### EXERCISE AIM
Please write out exactly the lines from the one with "none -> gebuboze (grey) [639 225]" through the end of the data below, both ends included, and omit any pictures.

[Stored data entries]
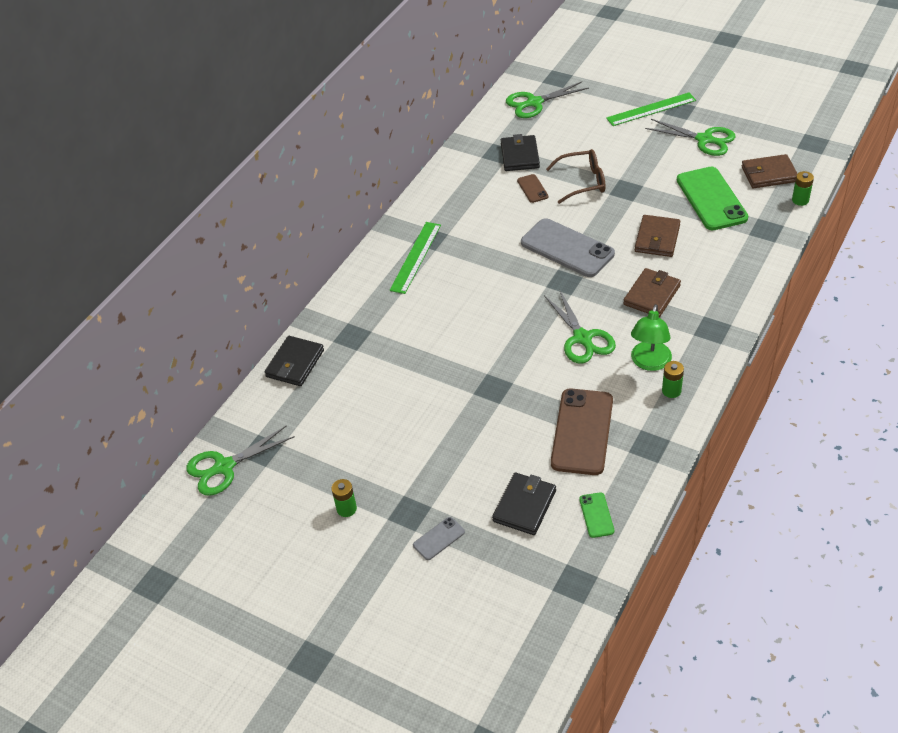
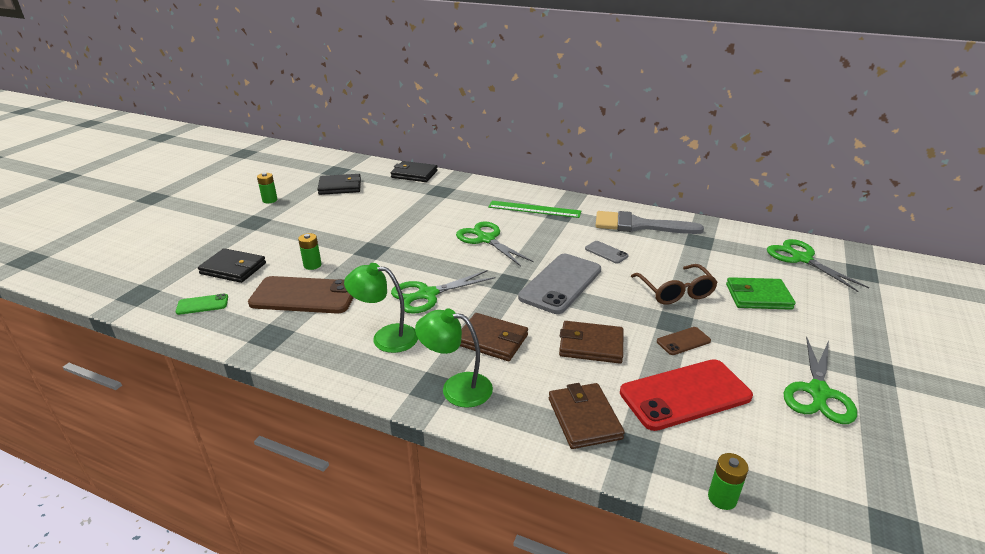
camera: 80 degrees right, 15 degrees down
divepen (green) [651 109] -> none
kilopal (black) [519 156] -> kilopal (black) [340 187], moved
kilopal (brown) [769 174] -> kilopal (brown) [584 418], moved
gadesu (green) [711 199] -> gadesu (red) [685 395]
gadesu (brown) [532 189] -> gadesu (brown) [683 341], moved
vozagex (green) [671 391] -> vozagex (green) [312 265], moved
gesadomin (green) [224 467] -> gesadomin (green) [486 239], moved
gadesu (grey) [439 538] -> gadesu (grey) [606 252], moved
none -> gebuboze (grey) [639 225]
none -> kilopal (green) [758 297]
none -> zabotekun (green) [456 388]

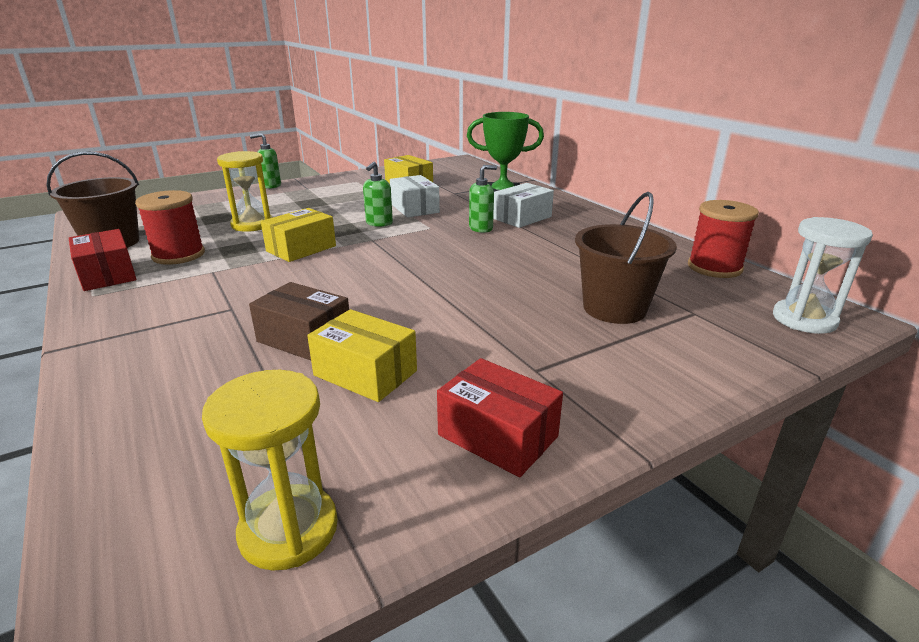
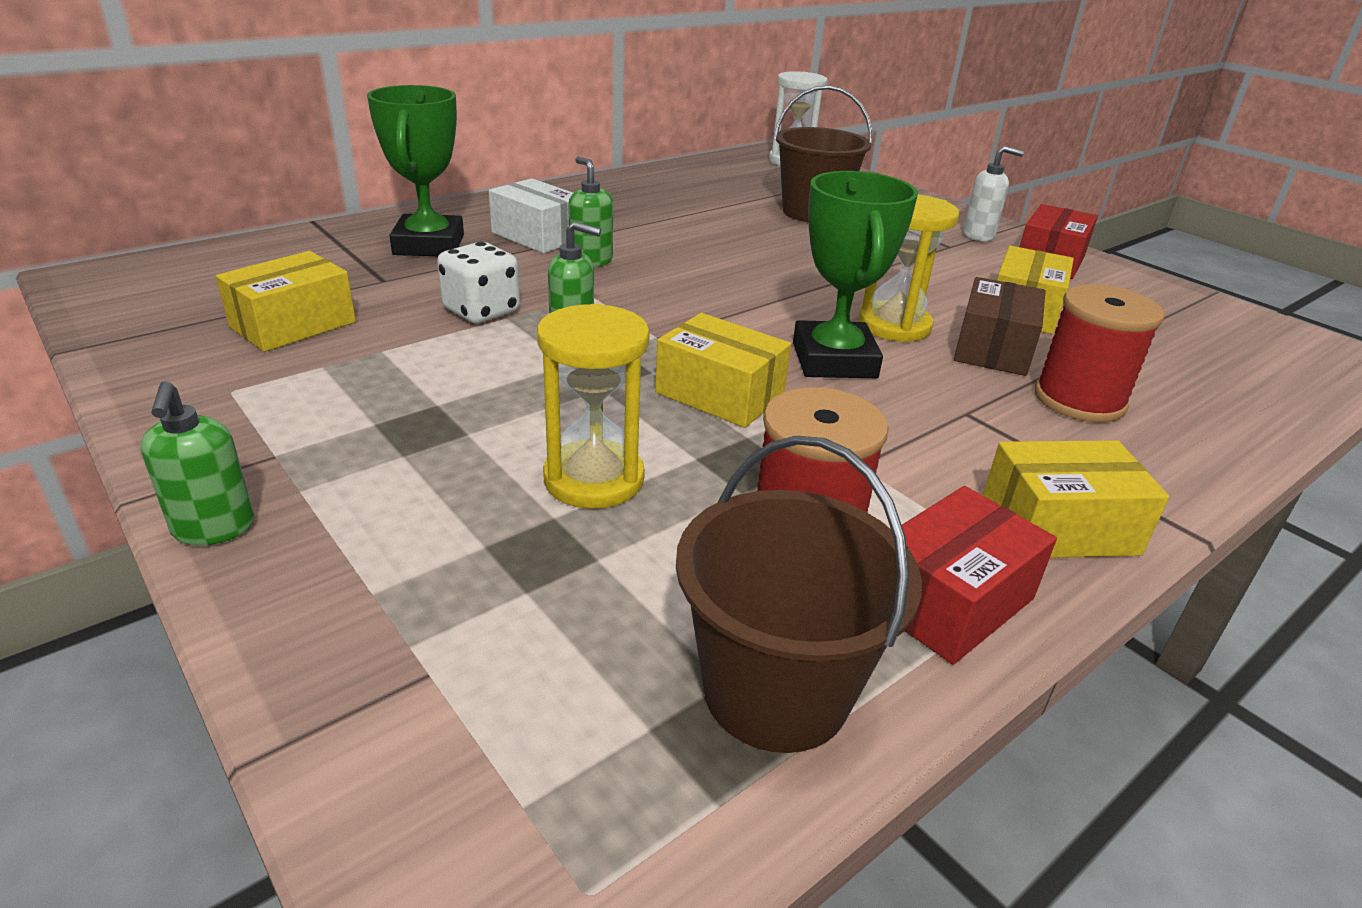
camera: 100 degrees left, 5 degrees up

### REPLY TO THE EXERCISE
none -> gebuboze (grey) [639 225]
none -> kilopal (green) [758 297]
none -> zabotekun (green) [456 388]

camera: 100 degrees left, 5 degrees up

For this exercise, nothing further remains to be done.